Problem: Please set down the data word for word; images do not go in the copy.

- Opening Delimiter -

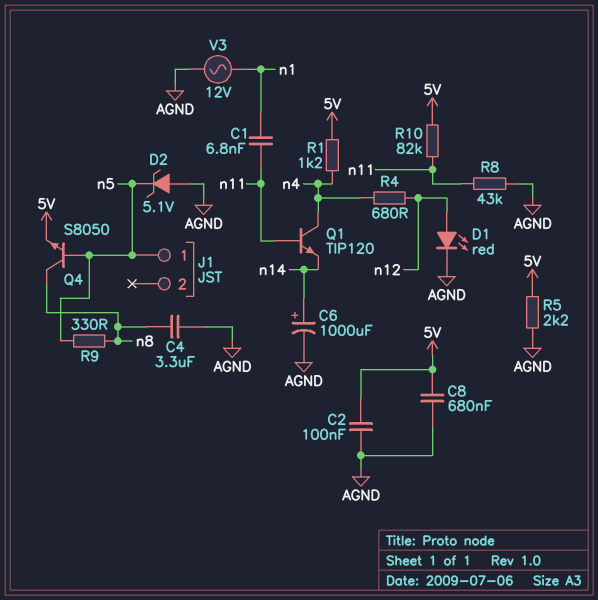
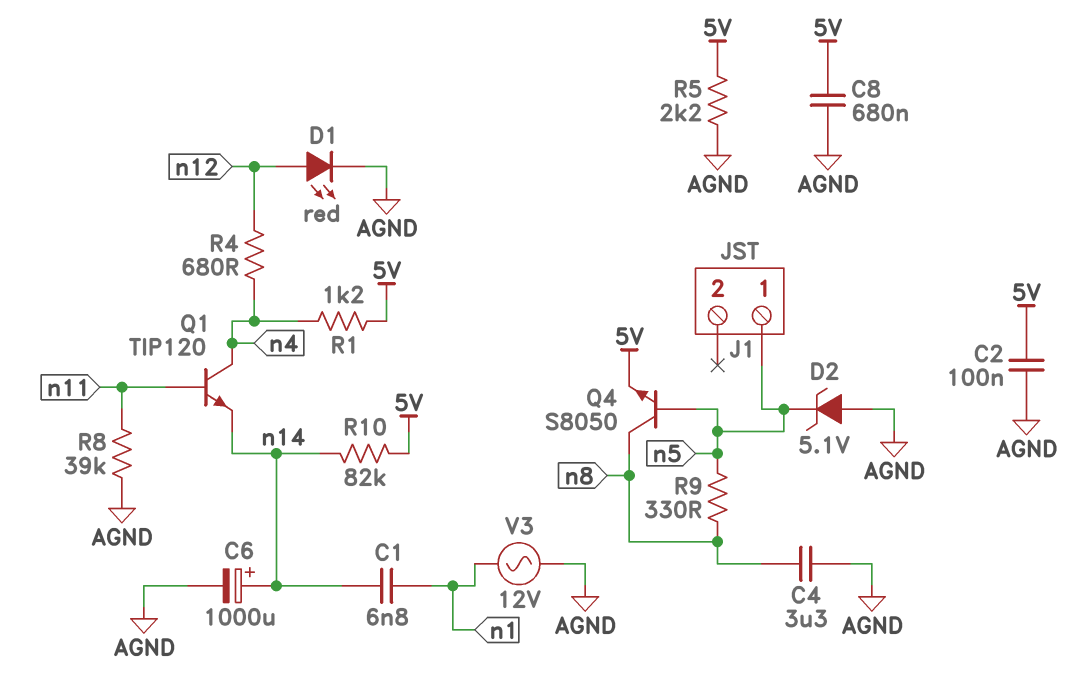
C1: 6.8nF (n1, n11) -> 6.8nF (n1, n14)
R8: 43k (AGND, n11) -> 39k (AGND, n11)
R10: 82k (5V, n11) -> 82k (5V, n14)

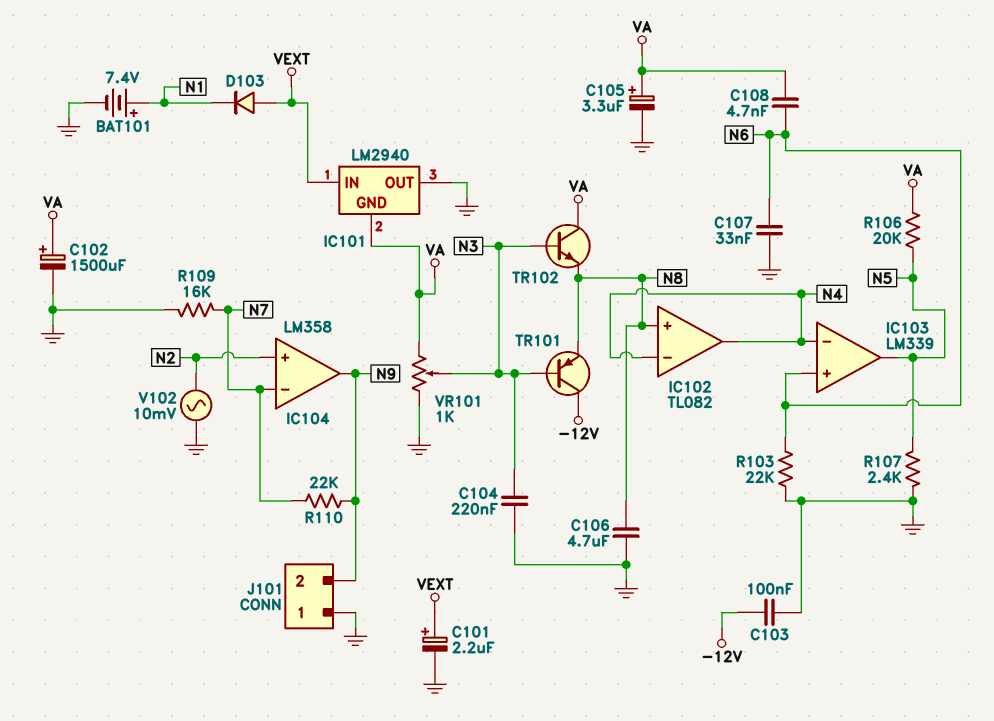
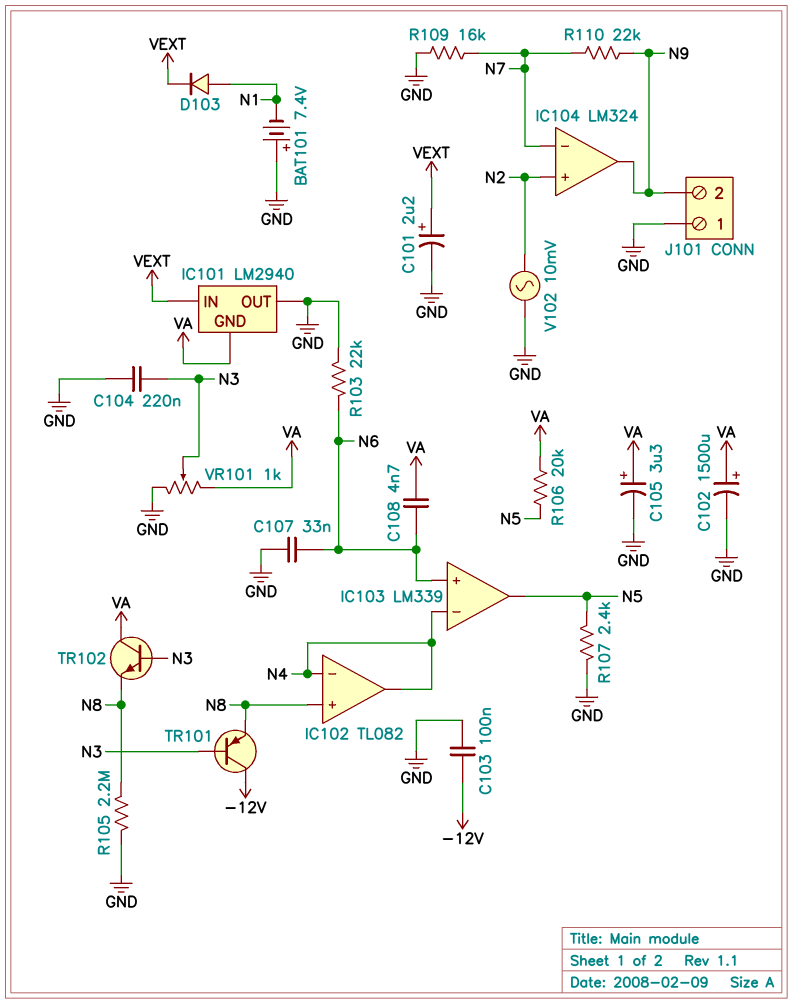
BAT101: 7.4V (plus N1, minus GND) -> 7.4V (plus GND, minus N1)
C106: 4.7uF (GND, N8) -> none
D103: diode (A VEXT, K N1) -> diode (A N1, K VEXT)
IC104: LM358 -> LM324
R105: none -> 2.2M (GND, N8)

- Closing Delimiter -

Task solution:
C1: 6.8nF (n1, n11) -> 6.8nF (n1, n14)
R8: 43k (AGND, n11) -> 39k (AGND, n11)
R10: 82k (5V, n11) -> 82k (5V, n14)

BAT101: 7.4V (plus N1, minus GND) -> 7.4V (plus GND, minus N1)
C106: 4.7uF (GND, N8) -> none
D103: diode (A VEXT, K N1) -> diode (A N1, K VEXT)
IC104: LM358 -> LM324
R105: none -> 2.2M (GND, N8)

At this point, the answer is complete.